Task directions
Scan the records below for the string "TEMP" and return every line where it appears.

Before-and-after change records
┌──

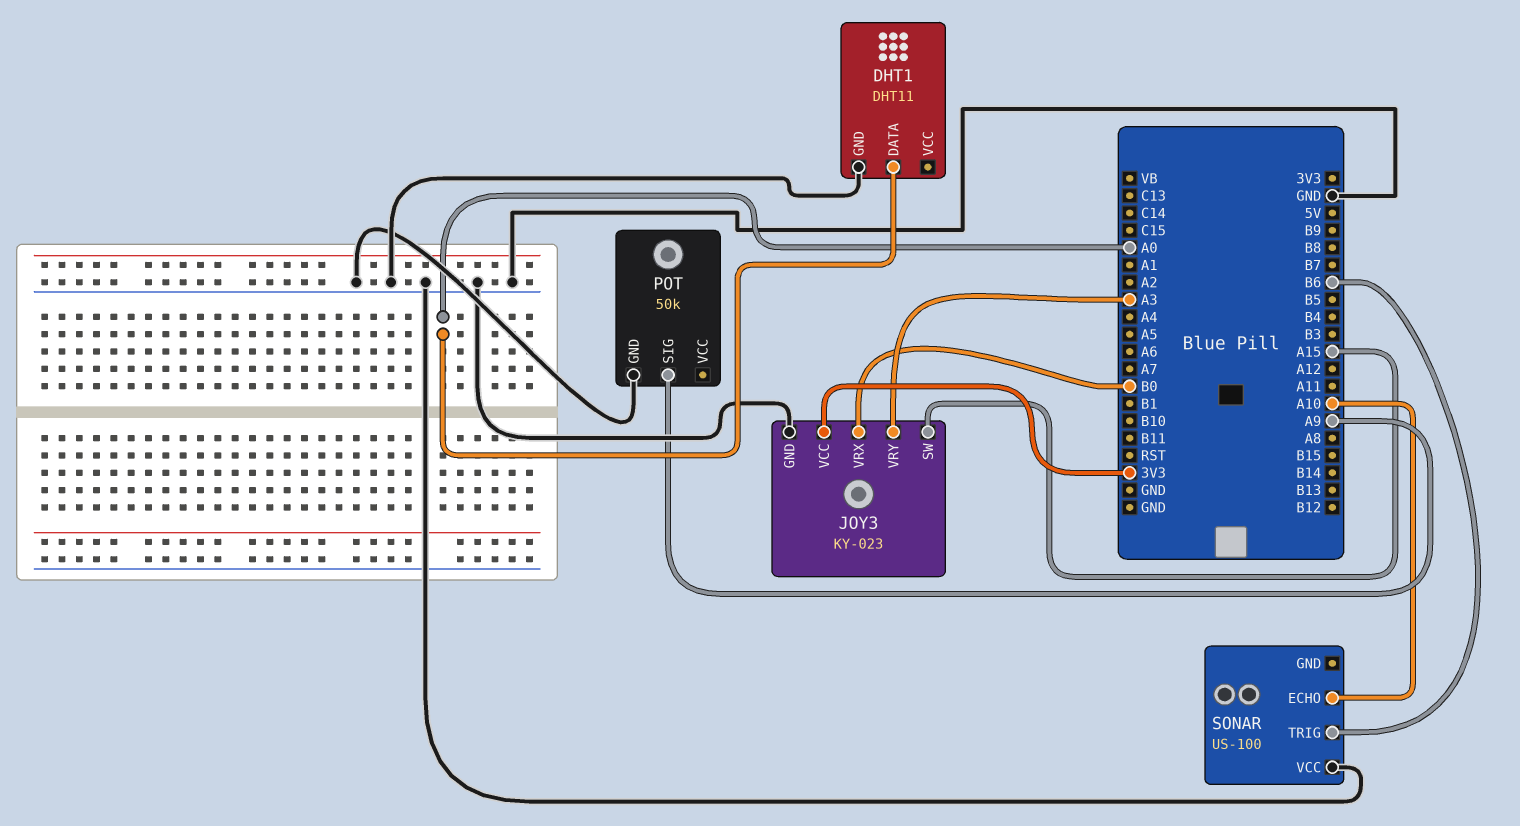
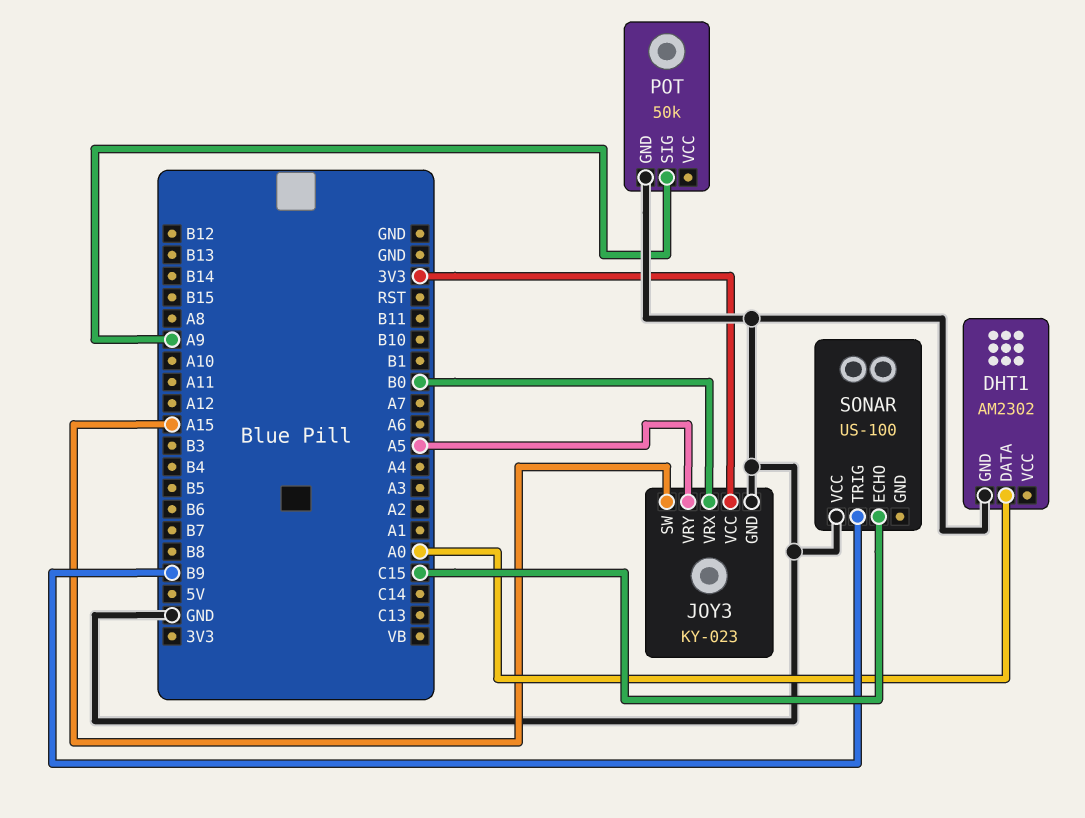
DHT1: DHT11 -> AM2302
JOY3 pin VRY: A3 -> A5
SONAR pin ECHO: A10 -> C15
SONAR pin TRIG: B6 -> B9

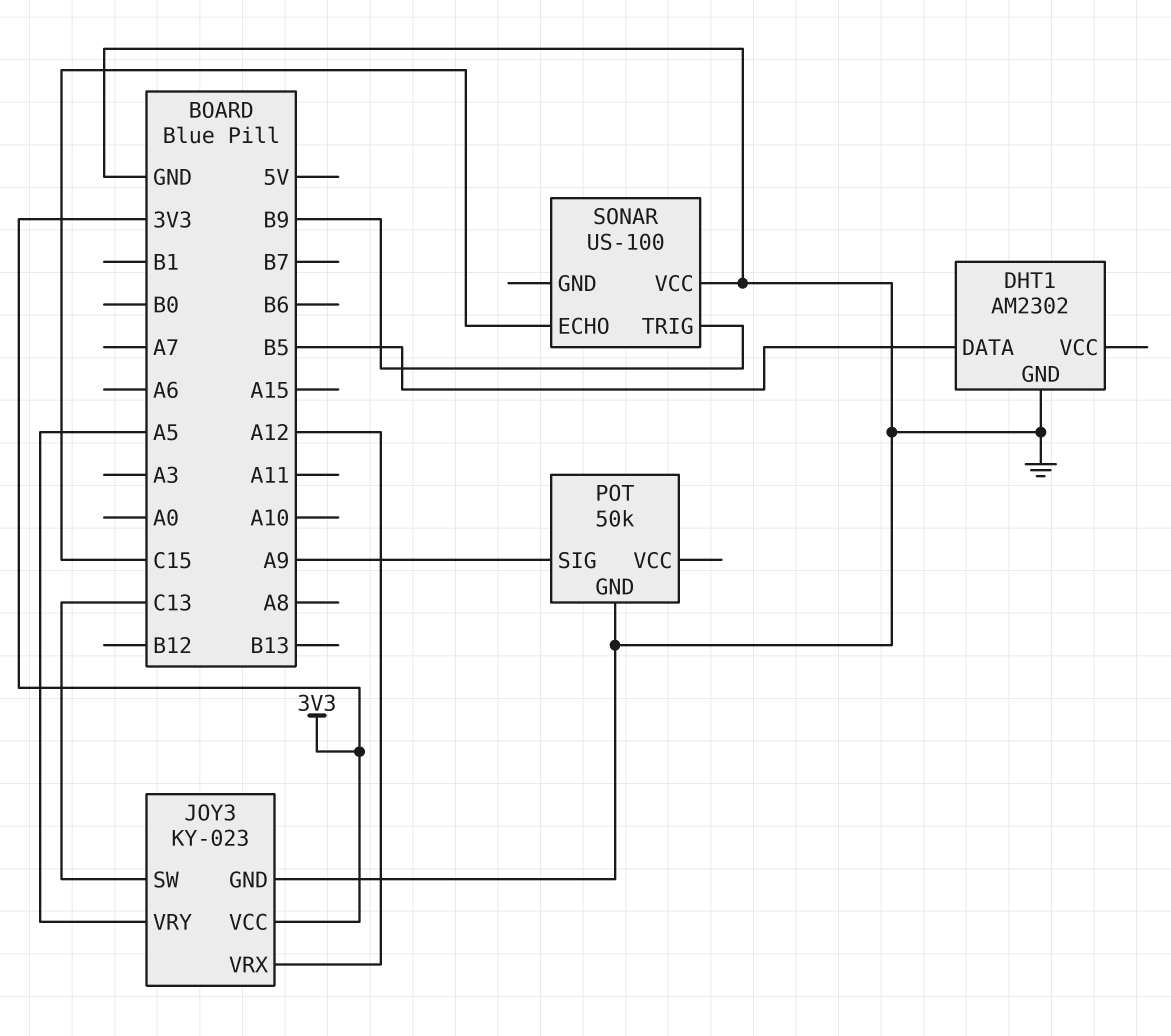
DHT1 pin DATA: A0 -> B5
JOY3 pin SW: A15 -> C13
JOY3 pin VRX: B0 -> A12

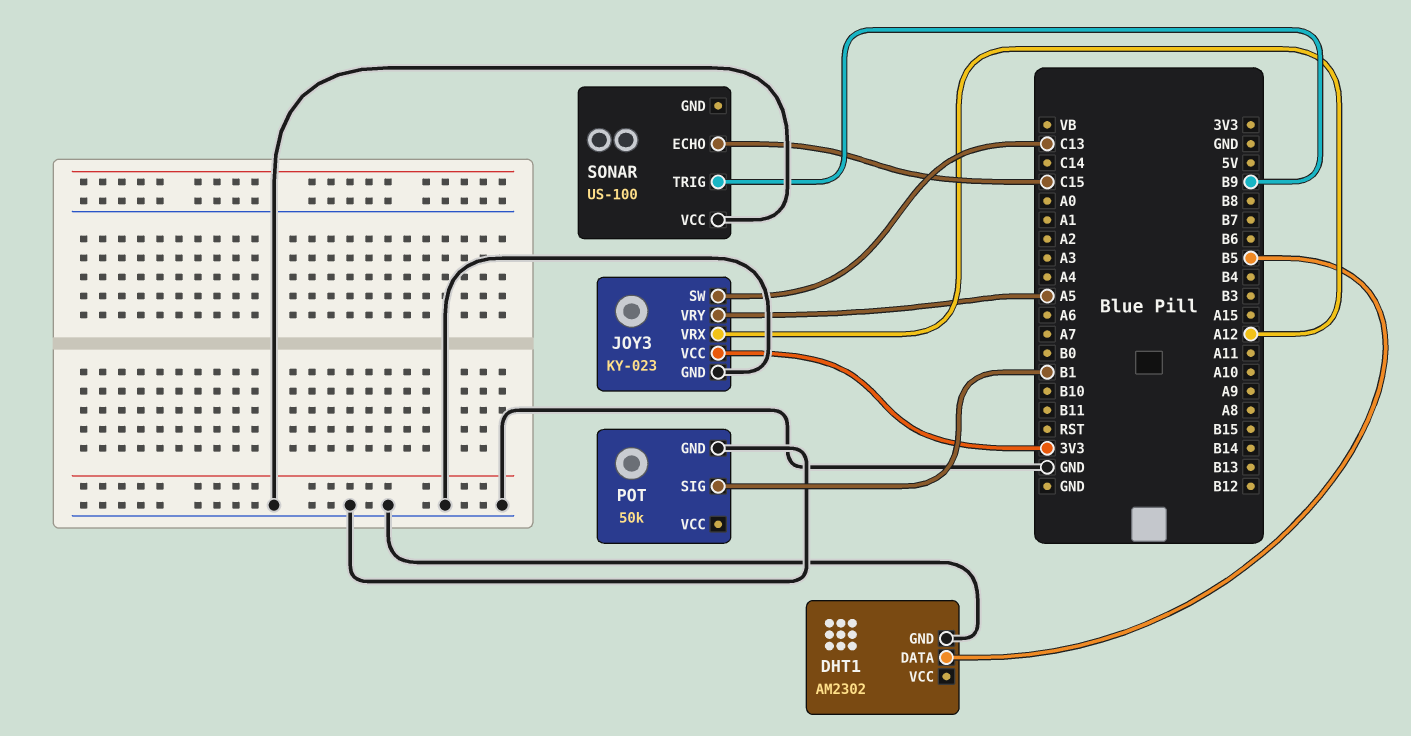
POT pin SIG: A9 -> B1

└──
┌──

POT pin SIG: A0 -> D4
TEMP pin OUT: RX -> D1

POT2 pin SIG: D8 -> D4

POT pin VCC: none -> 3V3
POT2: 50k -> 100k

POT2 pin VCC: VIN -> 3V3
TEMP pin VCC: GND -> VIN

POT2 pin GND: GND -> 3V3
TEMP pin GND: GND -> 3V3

└──

Answer to this task
TEMP pin OUT: RX -> D1
TEMP pin VCC: GND -> VIN
TEMP pin GND: GND -> 3V3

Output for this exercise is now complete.